The task: Pull out each line of the material that contains the string "place", matching case exactly.

* * * * * * *

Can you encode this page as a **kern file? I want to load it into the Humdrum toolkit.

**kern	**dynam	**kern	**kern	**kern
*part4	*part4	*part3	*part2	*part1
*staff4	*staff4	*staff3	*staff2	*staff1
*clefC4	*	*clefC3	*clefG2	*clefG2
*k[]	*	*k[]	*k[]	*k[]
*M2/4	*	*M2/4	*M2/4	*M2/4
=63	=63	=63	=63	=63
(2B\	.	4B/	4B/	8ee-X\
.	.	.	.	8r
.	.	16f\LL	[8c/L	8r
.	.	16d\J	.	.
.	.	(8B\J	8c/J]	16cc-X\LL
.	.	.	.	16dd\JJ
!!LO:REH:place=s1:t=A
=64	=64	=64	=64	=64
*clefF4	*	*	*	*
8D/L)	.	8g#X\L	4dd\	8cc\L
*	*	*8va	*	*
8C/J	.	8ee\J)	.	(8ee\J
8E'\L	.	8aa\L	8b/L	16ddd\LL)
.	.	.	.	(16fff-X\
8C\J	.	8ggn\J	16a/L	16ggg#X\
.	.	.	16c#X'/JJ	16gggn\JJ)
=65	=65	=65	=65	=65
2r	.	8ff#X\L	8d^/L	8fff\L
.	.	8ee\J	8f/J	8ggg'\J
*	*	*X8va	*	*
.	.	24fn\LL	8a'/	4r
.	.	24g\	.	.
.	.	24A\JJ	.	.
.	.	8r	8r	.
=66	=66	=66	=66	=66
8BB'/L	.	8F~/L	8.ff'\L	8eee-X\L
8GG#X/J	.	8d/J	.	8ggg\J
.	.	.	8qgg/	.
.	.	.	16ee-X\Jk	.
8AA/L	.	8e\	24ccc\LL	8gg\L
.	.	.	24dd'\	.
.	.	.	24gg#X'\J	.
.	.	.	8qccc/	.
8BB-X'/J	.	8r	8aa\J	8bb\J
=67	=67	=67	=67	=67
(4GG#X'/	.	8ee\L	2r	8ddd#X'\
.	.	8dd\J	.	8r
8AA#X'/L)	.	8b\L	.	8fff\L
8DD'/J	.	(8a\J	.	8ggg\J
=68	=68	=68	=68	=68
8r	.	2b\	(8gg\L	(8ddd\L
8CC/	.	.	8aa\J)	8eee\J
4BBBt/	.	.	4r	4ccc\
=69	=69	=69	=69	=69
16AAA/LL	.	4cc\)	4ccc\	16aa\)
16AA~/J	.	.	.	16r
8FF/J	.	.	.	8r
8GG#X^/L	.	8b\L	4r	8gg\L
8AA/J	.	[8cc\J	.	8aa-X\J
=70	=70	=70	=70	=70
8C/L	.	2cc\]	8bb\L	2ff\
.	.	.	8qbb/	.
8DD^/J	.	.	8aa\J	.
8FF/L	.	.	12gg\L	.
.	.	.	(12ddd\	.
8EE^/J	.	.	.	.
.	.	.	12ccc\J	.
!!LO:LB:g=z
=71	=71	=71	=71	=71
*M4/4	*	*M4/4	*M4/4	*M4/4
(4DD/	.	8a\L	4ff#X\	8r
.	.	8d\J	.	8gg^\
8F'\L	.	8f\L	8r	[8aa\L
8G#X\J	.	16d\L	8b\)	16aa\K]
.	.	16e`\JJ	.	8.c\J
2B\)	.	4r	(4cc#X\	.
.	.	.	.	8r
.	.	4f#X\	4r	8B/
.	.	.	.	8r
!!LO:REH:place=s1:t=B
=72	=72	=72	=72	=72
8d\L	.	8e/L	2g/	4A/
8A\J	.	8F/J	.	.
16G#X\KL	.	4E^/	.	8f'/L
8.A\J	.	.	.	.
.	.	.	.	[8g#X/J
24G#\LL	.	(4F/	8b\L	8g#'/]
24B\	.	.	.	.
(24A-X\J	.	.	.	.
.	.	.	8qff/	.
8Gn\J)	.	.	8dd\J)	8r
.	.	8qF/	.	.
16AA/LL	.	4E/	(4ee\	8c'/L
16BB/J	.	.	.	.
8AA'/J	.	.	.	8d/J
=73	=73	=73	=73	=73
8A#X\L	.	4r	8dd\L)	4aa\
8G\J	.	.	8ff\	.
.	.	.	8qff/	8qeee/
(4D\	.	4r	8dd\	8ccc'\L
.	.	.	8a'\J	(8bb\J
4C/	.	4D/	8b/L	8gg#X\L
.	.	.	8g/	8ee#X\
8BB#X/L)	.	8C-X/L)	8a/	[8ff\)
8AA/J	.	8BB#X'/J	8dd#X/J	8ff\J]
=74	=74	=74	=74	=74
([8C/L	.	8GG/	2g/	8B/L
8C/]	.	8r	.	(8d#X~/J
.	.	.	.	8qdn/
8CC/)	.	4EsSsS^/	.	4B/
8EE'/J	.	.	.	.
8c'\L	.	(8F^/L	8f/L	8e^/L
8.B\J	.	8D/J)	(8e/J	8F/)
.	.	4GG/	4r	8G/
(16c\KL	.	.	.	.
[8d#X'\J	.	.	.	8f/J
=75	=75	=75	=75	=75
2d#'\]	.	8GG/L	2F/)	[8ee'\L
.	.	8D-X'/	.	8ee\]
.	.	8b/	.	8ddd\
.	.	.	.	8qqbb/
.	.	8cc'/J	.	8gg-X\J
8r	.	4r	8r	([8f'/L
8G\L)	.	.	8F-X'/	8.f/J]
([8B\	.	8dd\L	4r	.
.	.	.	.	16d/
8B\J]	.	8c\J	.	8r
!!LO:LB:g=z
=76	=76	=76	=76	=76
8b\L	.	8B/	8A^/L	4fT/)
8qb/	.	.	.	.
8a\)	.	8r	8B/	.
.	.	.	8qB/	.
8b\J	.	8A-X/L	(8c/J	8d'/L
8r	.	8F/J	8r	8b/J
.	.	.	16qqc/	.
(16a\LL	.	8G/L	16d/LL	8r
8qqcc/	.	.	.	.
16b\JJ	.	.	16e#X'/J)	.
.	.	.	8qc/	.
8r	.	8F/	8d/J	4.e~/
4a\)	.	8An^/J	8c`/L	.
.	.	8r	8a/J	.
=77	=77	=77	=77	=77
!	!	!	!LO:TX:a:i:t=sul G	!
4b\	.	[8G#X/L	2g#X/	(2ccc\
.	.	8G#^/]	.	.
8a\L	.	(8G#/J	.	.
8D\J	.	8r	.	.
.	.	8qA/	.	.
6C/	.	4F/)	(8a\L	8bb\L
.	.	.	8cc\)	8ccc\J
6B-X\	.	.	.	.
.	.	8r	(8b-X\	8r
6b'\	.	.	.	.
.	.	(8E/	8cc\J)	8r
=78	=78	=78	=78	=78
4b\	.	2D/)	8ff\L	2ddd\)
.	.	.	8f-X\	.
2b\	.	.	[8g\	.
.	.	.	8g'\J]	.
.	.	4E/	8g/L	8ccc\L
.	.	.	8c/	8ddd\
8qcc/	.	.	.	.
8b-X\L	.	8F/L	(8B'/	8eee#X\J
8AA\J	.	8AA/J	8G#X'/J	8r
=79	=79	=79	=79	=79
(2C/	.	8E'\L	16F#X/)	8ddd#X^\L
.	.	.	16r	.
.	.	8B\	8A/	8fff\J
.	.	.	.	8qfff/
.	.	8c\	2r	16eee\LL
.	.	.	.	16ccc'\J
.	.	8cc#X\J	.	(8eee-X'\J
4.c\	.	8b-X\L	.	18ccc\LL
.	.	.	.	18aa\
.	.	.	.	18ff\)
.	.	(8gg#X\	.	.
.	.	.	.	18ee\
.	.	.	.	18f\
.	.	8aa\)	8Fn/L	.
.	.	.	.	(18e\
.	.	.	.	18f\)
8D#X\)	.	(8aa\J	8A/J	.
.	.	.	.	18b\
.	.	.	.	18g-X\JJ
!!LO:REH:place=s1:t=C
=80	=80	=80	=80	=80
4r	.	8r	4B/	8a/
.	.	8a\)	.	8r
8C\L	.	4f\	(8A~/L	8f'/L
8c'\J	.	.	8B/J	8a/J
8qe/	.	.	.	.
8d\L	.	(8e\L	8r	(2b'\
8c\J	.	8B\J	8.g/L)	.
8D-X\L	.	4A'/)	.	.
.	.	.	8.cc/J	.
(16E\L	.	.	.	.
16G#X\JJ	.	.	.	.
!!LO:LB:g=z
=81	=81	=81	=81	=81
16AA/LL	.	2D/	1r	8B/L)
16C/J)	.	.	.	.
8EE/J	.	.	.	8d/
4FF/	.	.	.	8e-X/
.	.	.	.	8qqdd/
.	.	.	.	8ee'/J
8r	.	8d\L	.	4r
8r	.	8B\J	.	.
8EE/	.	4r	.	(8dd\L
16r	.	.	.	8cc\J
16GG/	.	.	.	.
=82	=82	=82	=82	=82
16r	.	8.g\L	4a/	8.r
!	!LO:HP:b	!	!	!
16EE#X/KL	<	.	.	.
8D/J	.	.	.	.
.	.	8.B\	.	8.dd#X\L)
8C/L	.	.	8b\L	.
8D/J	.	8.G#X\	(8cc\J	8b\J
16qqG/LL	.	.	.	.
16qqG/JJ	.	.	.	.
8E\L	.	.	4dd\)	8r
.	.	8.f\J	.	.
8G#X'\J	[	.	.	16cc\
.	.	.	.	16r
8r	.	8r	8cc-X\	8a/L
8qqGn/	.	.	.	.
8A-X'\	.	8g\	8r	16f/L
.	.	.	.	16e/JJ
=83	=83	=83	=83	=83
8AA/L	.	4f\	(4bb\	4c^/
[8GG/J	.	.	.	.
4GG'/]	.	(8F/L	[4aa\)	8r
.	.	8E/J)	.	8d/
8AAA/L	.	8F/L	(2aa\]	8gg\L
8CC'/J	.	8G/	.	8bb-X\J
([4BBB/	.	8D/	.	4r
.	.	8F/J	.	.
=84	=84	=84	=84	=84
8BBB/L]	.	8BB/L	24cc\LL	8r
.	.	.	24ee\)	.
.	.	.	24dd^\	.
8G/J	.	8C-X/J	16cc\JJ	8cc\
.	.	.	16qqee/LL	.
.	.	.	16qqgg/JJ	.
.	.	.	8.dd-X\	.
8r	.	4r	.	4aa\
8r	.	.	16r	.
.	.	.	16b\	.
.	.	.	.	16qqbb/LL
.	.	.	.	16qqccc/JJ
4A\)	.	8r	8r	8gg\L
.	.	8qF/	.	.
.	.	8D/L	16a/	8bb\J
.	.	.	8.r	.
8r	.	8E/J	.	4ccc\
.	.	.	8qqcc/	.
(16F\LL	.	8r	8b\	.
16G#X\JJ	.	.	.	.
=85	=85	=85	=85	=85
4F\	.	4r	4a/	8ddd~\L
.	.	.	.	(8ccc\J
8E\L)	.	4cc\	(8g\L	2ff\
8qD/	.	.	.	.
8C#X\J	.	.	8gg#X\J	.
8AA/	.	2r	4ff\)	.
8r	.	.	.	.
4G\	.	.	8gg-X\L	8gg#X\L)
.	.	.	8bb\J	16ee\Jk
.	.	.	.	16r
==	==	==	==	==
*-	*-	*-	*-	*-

* * * * * * *

Answer to this exercise:
!!LO:REH:place=s1:t=A
!!LO:REH:place=s1:t=B
!!LO:REH:place=s1:t=C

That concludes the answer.